The line containing "R1: 18k (GND, N020) -> none" marks the start; return it and every line after it in the listing below, exactly, through the last.

▼▼▼

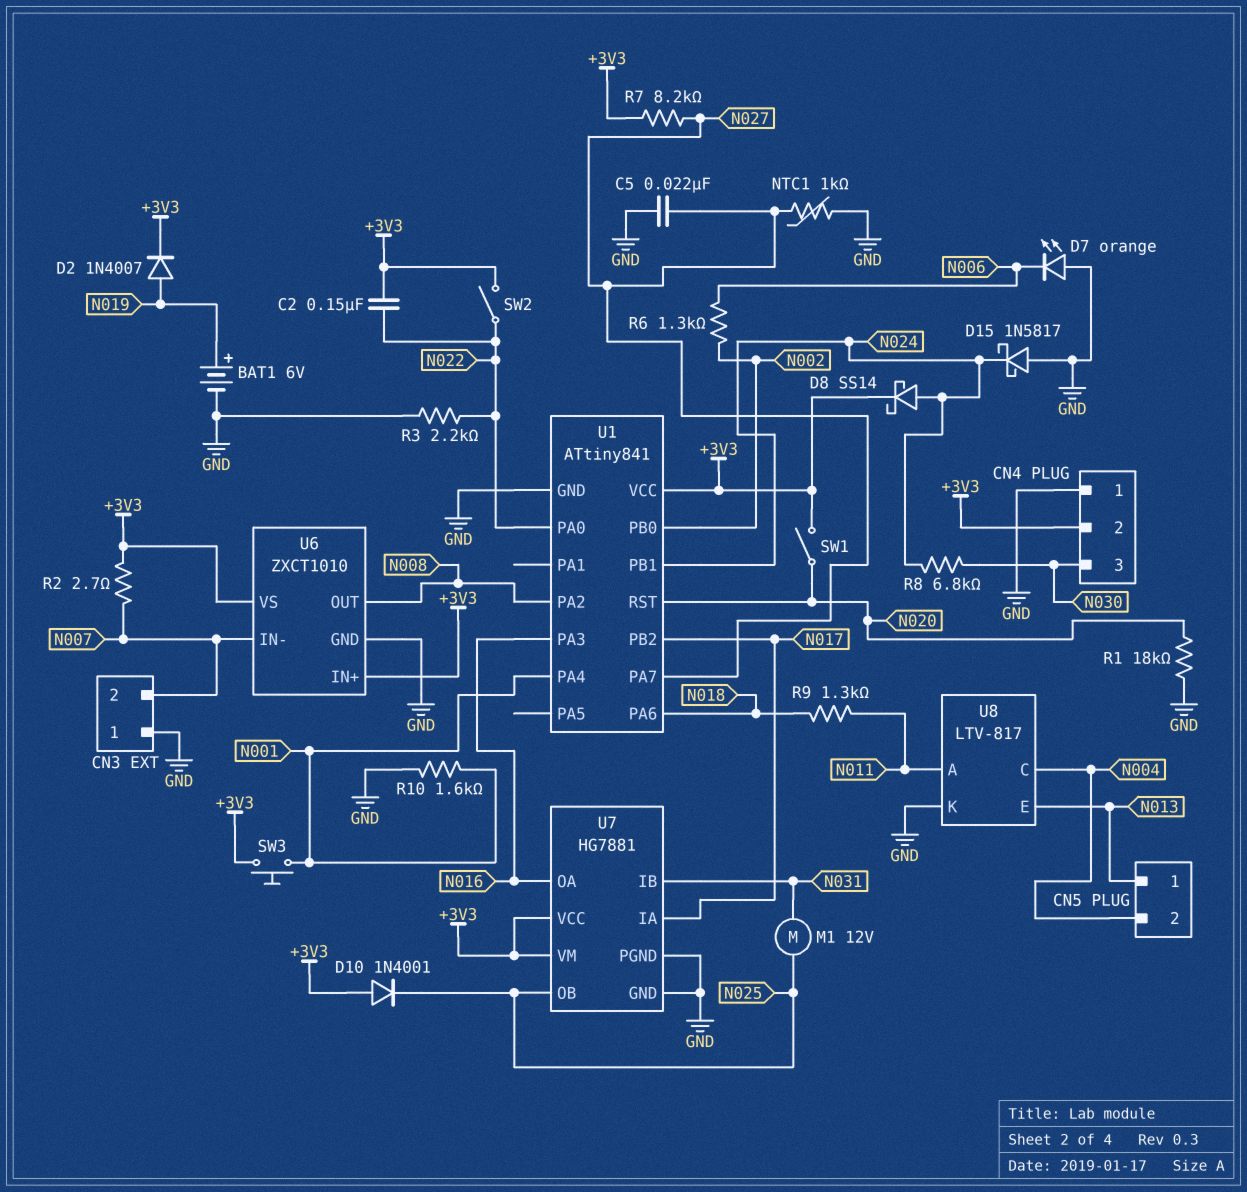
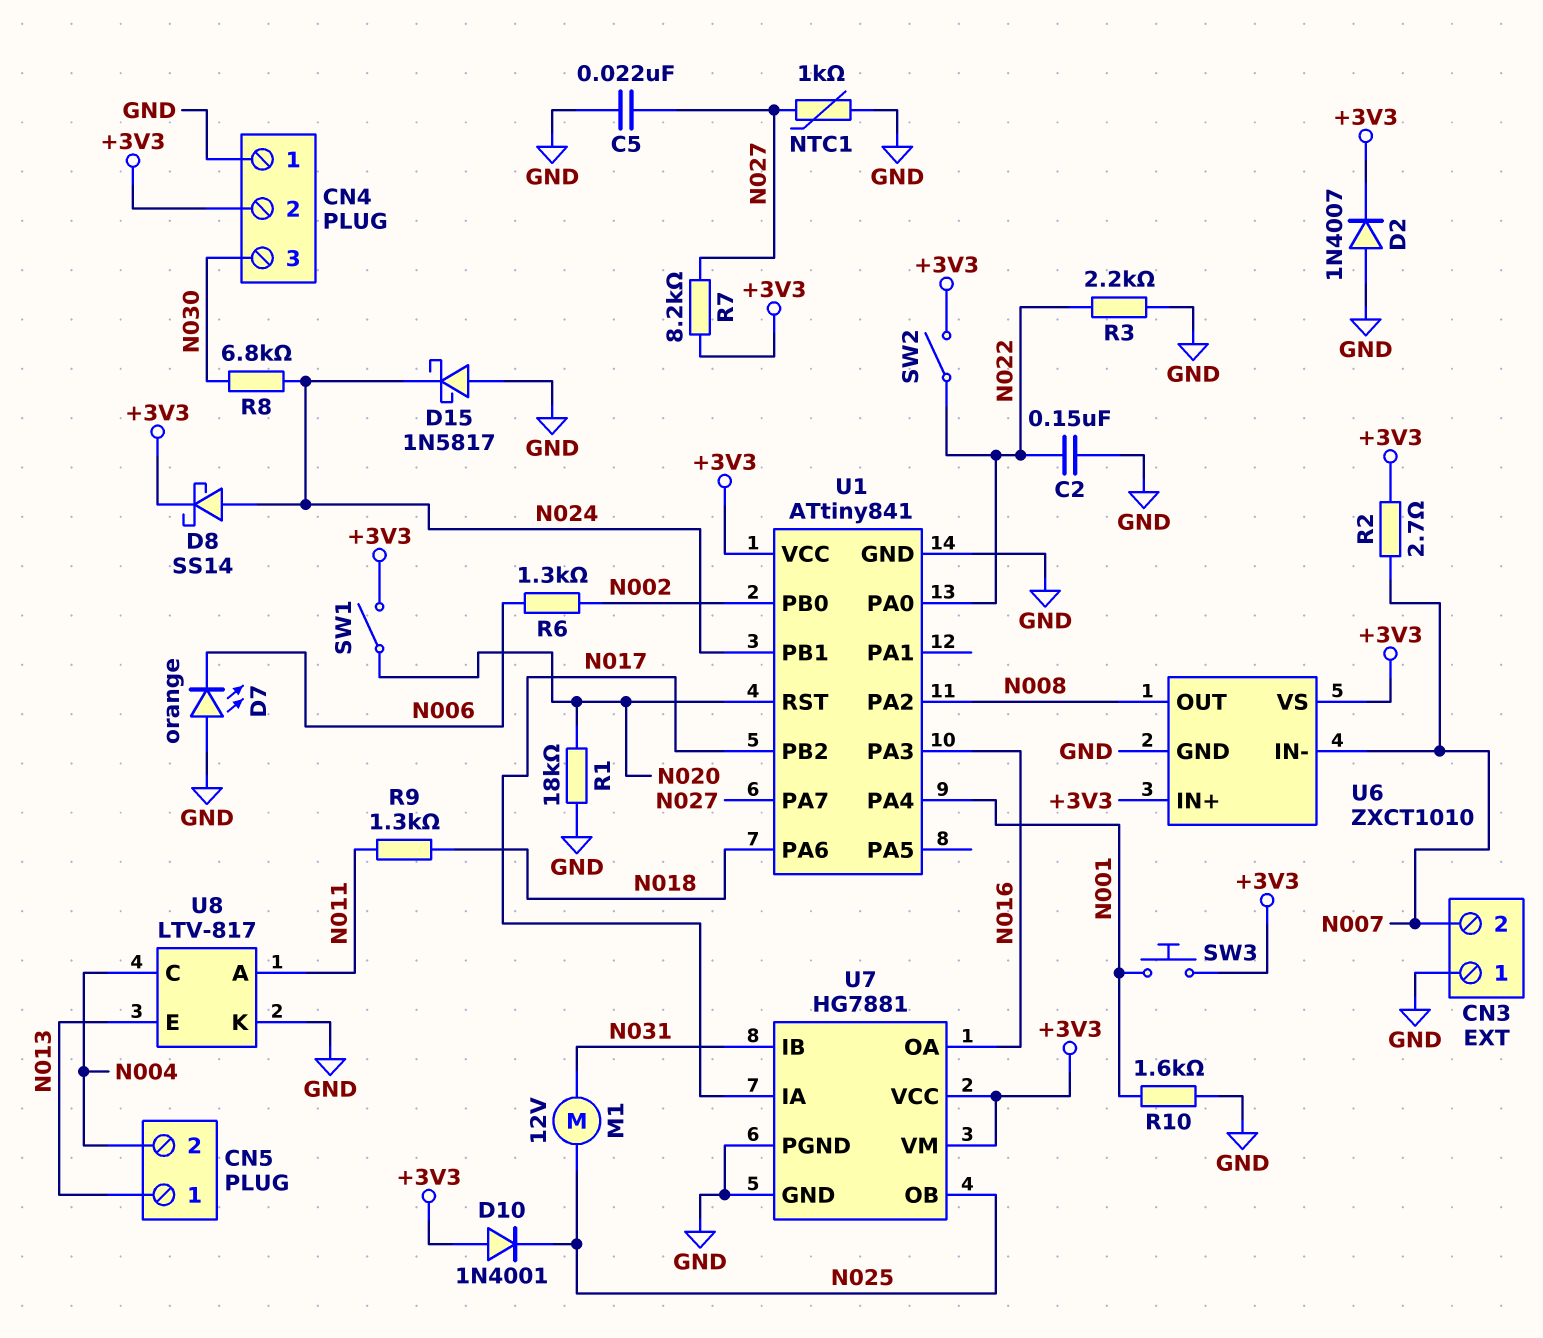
BAT1: 6V (plus N019, minus GND) -> none
C2: 150nF (+3V3, N022) -> 150nF (GND, N022)
D2: diode 1N4007 (A N019, K +3V3) -> diode 1N4007 (A GND, K +3V3)

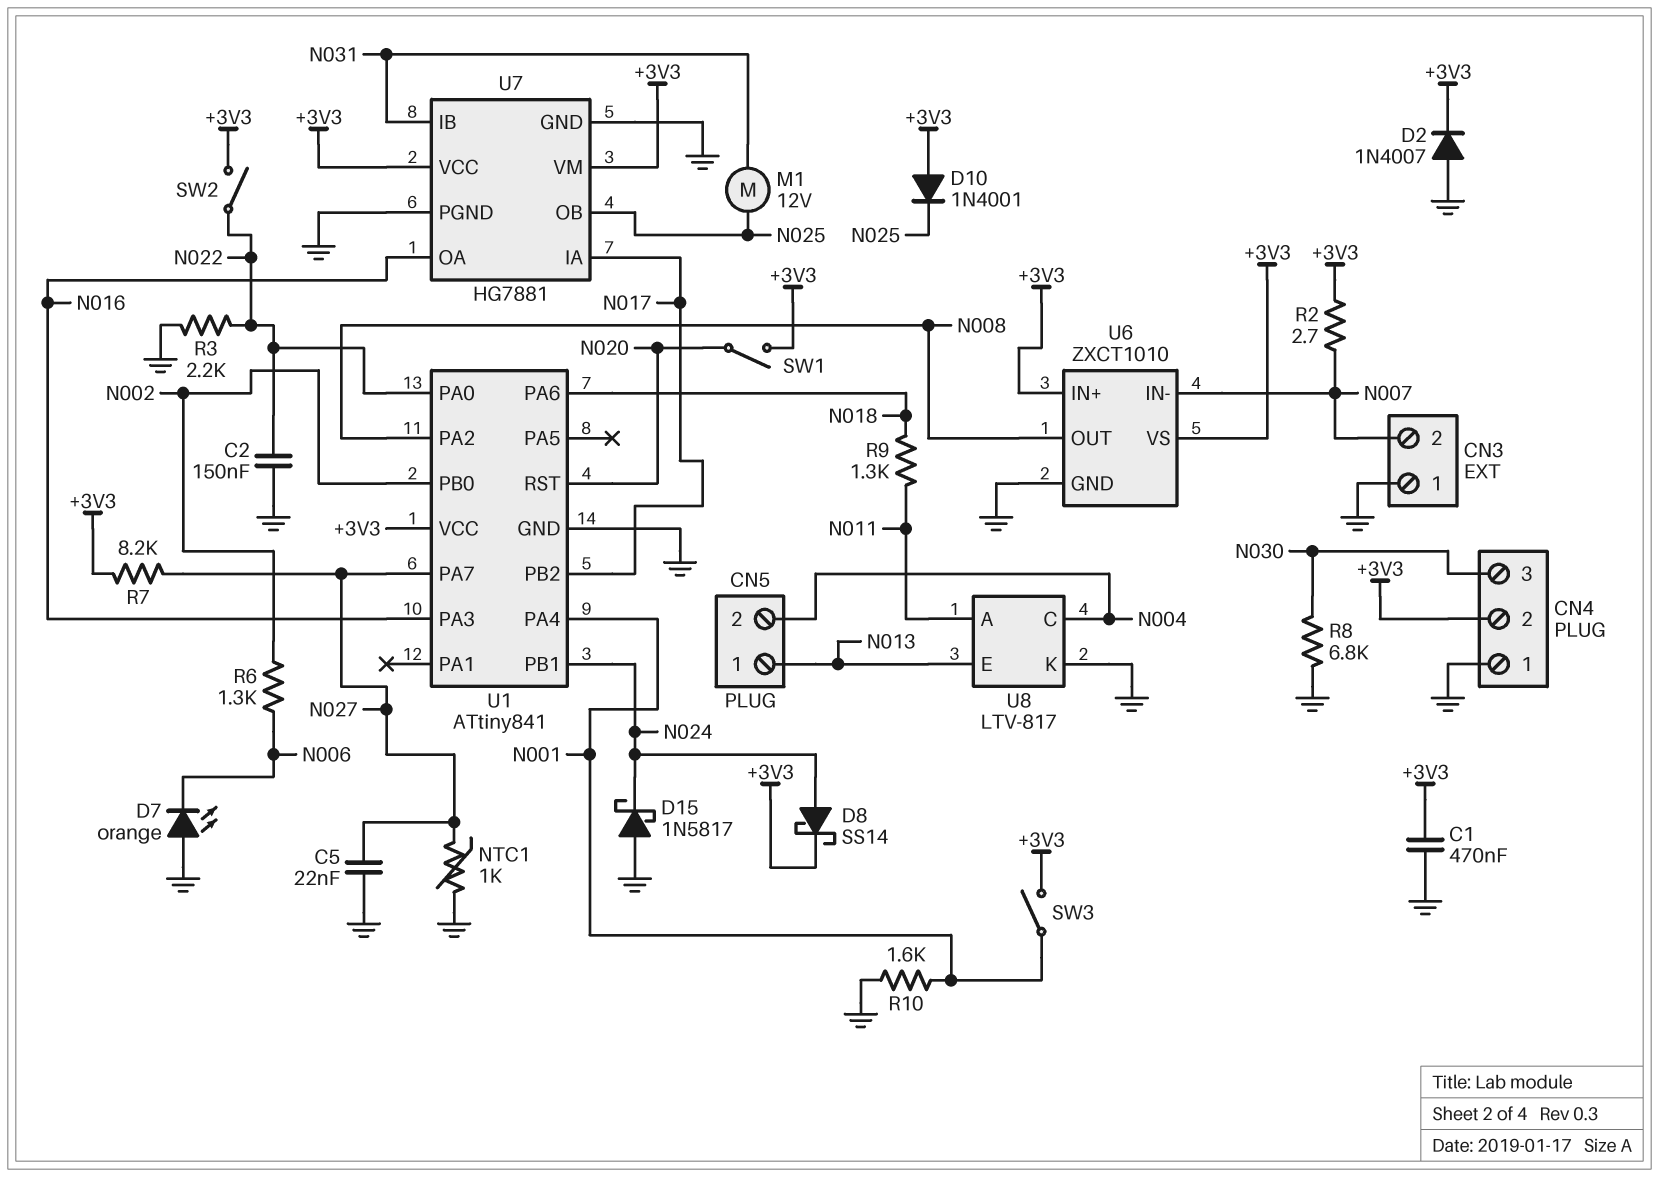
C1: none -> 470nF (+3V3, GND)
R1: 18k (GND, N020) -> none
R8: 6.8k (N024, N030) -> 6.8k (GND, N030)
SW3: button (+3V3, N001) -> switch (+3V3, N001)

▲▲▲

▸ RESPONSE TO THE EXERCISE
R1: 18k (GND, N020) -> none
R8: 6.8k (N024, N030) -> 6.8k (GND, N030)
SW3: button (+3V3, N001) -> switch (+3V3, N001)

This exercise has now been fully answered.